Colored object listings:
----------

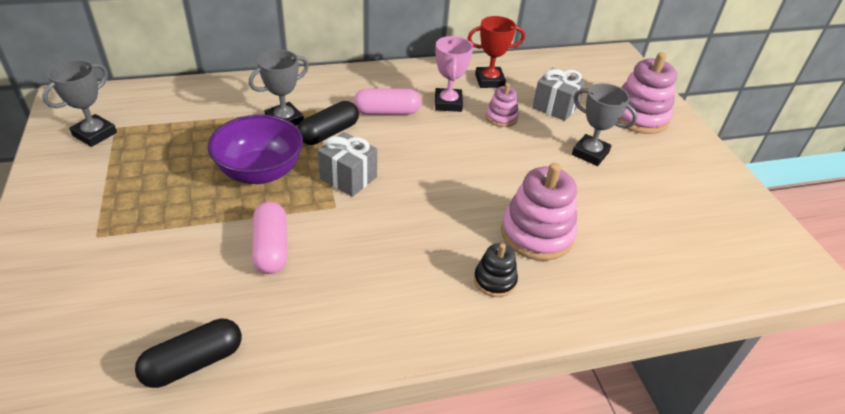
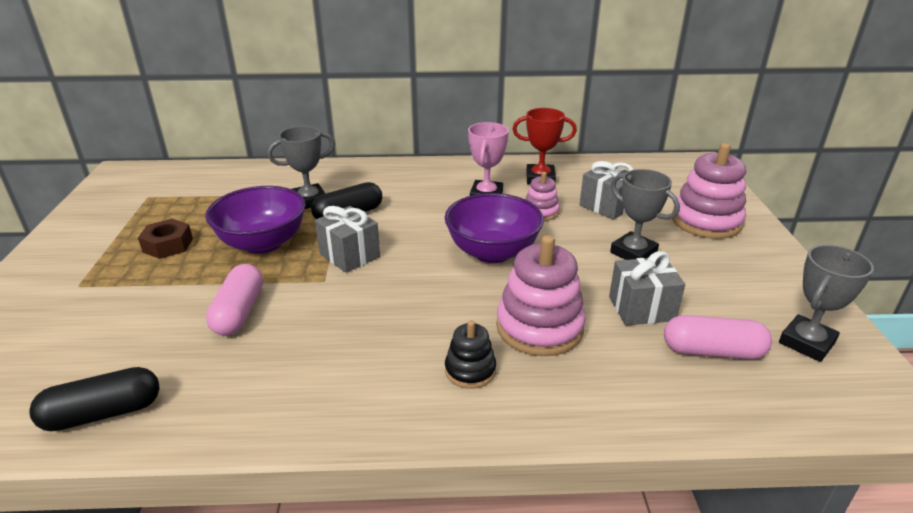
camera: 15 degrees right, 10 degrees down
(95, 134) = (126, 201): grey trophy -> grey trophy (806, 342)
(166, 182) = (168, 245): none -> brown nut
(387, 112) = (417, 200): pink capsule -> pink capsule (712, 351)
(474, 163) = (492, 252): none -> purple bowl
(611, 207) = (641, 308): none -> grey gift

----------

**Prompt:** Every line with "none" in it should be copied from the entries.

**Reply:**
(166, 182) = (168, 245): none -> brown nut
(474, 163) = (492, 252): none -> purple bowl
(611, 207) = (641, 308): none -> grey gift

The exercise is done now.